WORK TO COMPLETE. Copy out the entries below, replacing every occurrence of "carpet with intricate patterns" with "patterned rug" and changing nothing else.

LISTED RECORDS.
◇ ◇ ◇
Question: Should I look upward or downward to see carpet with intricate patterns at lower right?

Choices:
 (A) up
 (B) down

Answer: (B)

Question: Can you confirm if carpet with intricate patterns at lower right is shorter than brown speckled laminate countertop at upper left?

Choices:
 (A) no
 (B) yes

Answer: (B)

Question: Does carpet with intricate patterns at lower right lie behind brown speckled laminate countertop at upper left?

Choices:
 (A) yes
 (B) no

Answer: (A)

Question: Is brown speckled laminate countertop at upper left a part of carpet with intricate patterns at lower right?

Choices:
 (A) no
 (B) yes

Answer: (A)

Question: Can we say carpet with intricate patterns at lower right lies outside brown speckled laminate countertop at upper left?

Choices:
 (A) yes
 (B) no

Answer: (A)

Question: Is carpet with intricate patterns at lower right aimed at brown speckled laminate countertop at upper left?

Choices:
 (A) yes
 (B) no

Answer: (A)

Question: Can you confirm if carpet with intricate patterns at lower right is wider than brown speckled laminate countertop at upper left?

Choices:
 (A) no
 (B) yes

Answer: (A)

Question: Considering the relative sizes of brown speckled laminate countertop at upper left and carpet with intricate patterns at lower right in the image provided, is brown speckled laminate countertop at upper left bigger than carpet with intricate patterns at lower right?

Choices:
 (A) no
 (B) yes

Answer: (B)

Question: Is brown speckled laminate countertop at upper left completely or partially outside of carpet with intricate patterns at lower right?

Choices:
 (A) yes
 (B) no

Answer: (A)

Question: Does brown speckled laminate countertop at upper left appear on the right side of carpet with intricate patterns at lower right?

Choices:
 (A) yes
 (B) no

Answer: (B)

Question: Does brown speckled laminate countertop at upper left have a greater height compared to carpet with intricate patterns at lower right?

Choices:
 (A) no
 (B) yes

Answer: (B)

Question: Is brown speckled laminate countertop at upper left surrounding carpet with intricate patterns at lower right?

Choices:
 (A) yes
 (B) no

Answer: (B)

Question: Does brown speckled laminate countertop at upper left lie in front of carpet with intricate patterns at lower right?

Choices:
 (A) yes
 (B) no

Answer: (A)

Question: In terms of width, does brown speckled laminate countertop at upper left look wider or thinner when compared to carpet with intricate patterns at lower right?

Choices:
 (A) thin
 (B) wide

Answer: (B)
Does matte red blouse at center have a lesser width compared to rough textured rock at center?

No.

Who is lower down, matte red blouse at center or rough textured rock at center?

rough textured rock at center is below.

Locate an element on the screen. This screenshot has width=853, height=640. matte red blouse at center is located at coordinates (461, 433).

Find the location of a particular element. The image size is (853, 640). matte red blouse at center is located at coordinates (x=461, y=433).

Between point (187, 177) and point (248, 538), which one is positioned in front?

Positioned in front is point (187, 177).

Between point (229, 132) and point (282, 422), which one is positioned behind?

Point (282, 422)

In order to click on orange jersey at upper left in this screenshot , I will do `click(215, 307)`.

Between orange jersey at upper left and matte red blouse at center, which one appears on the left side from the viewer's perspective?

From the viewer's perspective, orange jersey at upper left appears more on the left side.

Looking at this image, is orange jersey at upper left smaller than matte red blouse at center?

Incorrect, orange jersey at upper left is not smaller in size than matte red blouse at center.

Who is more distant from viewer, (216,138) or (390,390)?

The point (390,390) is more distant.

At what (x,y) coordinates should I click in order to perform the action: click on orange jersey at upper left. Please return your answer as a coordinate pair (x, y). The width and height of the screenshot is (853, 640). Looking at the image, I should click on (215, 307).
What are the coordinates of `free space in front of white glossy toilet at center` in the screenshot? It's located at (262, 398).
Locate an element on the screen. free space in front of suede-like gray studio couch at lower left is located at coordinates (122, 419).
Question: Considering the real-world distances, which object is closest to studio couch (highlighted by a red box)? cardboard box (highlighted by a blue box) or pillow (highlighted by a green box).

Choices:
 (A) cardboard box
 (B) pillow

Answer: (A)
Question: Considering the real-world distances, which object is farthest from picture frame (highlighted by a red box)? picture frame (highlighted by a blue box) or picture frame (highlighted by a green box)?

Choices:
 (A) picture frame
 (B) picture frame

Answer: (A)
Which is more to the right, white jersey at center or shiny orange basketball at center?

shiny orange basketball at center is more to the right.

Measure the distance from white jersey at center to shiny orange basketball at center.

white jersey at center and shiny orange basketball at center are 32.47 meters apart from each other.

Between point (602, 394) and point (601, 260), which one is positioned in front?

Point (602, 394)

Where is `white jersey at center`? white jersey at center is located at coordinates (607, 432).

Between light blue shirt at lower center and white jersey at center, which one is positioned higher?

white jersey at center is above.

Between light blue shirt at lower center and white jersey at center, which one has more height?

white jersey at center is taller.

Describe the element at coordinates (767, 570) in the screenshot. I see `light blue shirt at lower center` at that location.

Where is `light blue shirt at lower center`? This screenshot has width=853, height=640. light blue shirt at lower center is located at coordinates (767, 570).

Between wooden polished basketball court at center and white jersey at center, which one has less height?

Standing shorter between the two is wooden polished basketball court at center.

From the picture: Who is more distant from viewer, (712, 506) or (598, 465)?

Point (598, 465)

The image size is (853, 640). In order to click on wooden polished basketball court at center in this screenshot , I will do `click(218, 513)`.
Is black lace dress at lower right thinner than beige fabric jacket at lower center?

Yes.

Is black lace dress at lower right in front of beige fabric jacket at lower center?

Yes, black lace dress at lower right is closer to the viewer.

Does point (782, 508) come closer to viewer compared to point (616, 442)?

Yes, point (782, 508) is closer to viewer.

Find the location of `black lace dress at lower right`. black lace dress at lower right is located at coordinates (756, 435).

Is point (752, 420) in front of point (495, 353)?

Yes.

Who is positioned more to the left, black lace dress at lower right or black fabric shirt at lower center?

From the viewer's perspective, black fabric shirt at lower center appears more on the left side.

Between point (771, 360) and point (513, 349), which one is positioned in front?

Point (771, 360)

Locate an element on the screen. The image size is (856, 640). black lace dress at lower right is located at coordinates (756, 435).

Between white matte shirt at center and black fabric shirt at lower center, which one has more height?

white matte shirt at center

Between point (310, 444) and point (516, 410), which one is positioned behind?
◇ ◇ ◇
RESPONSE TO THE EXERCISE.
Question: Should I look upward or downward to see patterned rug at lower right?

Choices:
 (A) up
 (B) down

Answer: (B)

Question: Can you confirm if patterned rug at lower right is shorter than brown speckled laminate countertop at upper left?

Choices:
 (A) no
 (B) yes

Answer: (B)

Question: Does patterned rug at lower right lie behind brown speckled laminate countertop at upper left?

Choices:
 (A) yes
 (B) no

Answer: (A)

Question: Is brown speckled laminate countertop at upper left a part of patterned rug at lower right?

Choices:
 (A) no
 (B) yes

Answer: (A)

Question: Can we say patterned rug at lower right lies outside brown speckled laminate countertop at upper left?

Choices:
 (A) yes
 (B) no

Answer: (A)

Question: Is patterned rug at lower right aimed at brown speckled laminate countertop at upper left?

Choices:
 (A) yes
 (B) no

Answer: (A)

Question: Can you confirm if patterned rug at lower right is wider than brown speckled laminate countertop at upper left?

Choices:
 (A) no
 (B) yes

Answer: (A)

Question: Considering the relative sizes of brown speckled laminate countertop at upper left and patterned rug at lower right in the image provided, is brown speckled laminate countertop at upper left bigger than patterned rug at lower right?

Choices:
 (A) no
 (B) yes

Answer: (B)

Question: Is brown speckled laminate countertop at upper left completely or partially outside of patterned rug at lower right?

Choices:
 (A) yes
 (B) no

Answer: (A)

Question: Does brown speckled laminate countertop at upper left appear on the right side of patterned rug at lower right?

Choices:
 (A) yes
 (B) no

Answer: (B)

Question: Does brown speckled laminate countertop at upper left have a greater height compared to patterned rug at lower right?

Choices:
 (A) no
 (B) yes

Answer: (B)

Question: Is brown speckled laminate countertop at upper left surrounding patterned rug at lower right?

Choices:
 (A) yes
 (B) no

Answer: (B)

Question: Does brown speckled laminate countertop at upper left lie in front of patterned rug at lower right?

Choices:
 (A) yes
 (B) no

Answer: (A)

Question: In terms of width, does brown speckled laminate countertop at upper left look wider or thinner when compared to patterned rug at lower right?

Choices:
 (A) thin
 (B) wide

Answer: (B)
Does matte red blouse at center have a lesser width compared to rough textured rock at center?

No.

Who is lower down, matte red blouse at center or rough textured rock at center?

rough textured rock at center is below.

Locate an element on the screen. This screenshot has width=853, height=640. matte red blouse at center is located at coordinates (461, 433).

Find the location of a particular element. The image size is (853, 640). matte red blouse at center is located at coordinates (x=461, y=433).

Between point (187, 177) and point (248, 538), which one is positioned in front?

Positioned in front is point (187, 177).

Between point (229, 132) and point (282, 422), which one is positioned behind?

Point (282, 422)

In order to click on orange jersey at upper left in this screenshot , I will do `click(215, 307)`.

Between orange jersey at upper left and matte red blouse at center, which one appears on the left side from the viewer's perspective?

From the viewer's perspective, orange jersey at upper left appears more on the left side.

Looking at this image, is orange jersey at upper left smaller than matte red blouse at center?

Incorrect, orange jersey at upper left is not smaller in size than matte red blouse at center.

Who is more distant from viewer, (216,138) or (390,390)?

The point (390,390) is more distant.

At what (x,y) coordinates should I click in order to perform the action: click on orange jersey at upper left. Please return your answer as a coordinate pair (x, y). The width and height of the screenshot is (853, 640). Looking at the image, I should click on (215, 307).
What are the coordinates of `free space in front of white glossy toilet at center` in the screenshot? It's located at (262, 398).
Locate an element on the screen. free space in front of suede-like gray studio couch at lower left is located at coordinates (122, 419).
Question: Considering the real-world distances, which object is closest to studio couch (highlighted by a red box)? cardboard box (highlighted by a blue box) or pillow (highlighted by a green box).

Choices:
 (A) cardboard box
 (B) pillow

Answer: (A)
Question: Considering the real-world distances, which object is farthest from picture frame (highlighted by a red box)? picture frame (highlighted by a blue box) or picture frame (highlighted by a green box)?

Choices:
 (A) picture frame
 (B) picture frame

Answer: (A)
Which is more to the right, white jersey at center or shiny orange basketball at center?

shiny orange basketball at center is more to the right.

Measure the distance from white jersey at center to shiny orange basketball at center.

white jersey at center and shiny orange basketball at center are 32.47 meters apart from each other.

Between point (602, 394) and point (601, 260), which one is positioned in front?

Point (602, 394)

Where is `white jersey at center`? white jersey at center is located at coordinates (607, 432).

Between light blue shirt at lower center and white jersey at center, which one is positioned higher?

white jersey at center is above.

Between light blue shirt at lower center and white jersey at center, which one has more height?

white jersey at center is taller.

Describe the element at coordinates (767, 570) in the screenshot. I see `light blue shirt at lower center` at that location.

Where is `light blue shirt at lower center`? This screenshot has width=853, height=640. light blue shirt at lower center is located at coordinates (767, 570).

Between wooden polished basketball court at center and white jersey at center, which one has less height?

Standing shorter between the two is wooden polished basketball court at center.

From the picture: Who is more distant from viewer, (712, 506) or (598, 465)?

Point (598, 465)

The image size is (853, 640). In order to click on wooden polished basketball court at center in this screenshot , I will do `click(218, 513)`.
Is black lace dress at lower right thinner than beige fabric jacket at lower center?

Yes.

Is black lace dress at lower right in front of beige fabric jacket at lower center?

Yes, black lace dress at lower right is closer to the viewer.

Does point (782, 508) come closer to viewer compared to point (616, 442)?

Yes, point (782, 508) is closer to viewer.

Find the location of `black lace dress at lower right`. black lace dress at lower right is located at coordinates (756, 435).

Is point (752, 420) in front of point (495, 353)?

Yes.

Who is positioned more to the left, black lace dress at lower right or black fabric shirt at lower center?

From the viewer's perspective, black fabric shirt at lower center appears more on the left side.

Between point (771, 360) and point (513, 349), which one is positioned in front?

Point (771, 360)

Locate an element on the screen. The image size is (856, 640). black lace dress at lower right is located at coordinates (756, 435).

Between white matte shirt at center and black fabric shirt at lower center, which one has more height?

white matte shirt at center

Between point (310, 444) and point (516, 410), which one is positioned behind?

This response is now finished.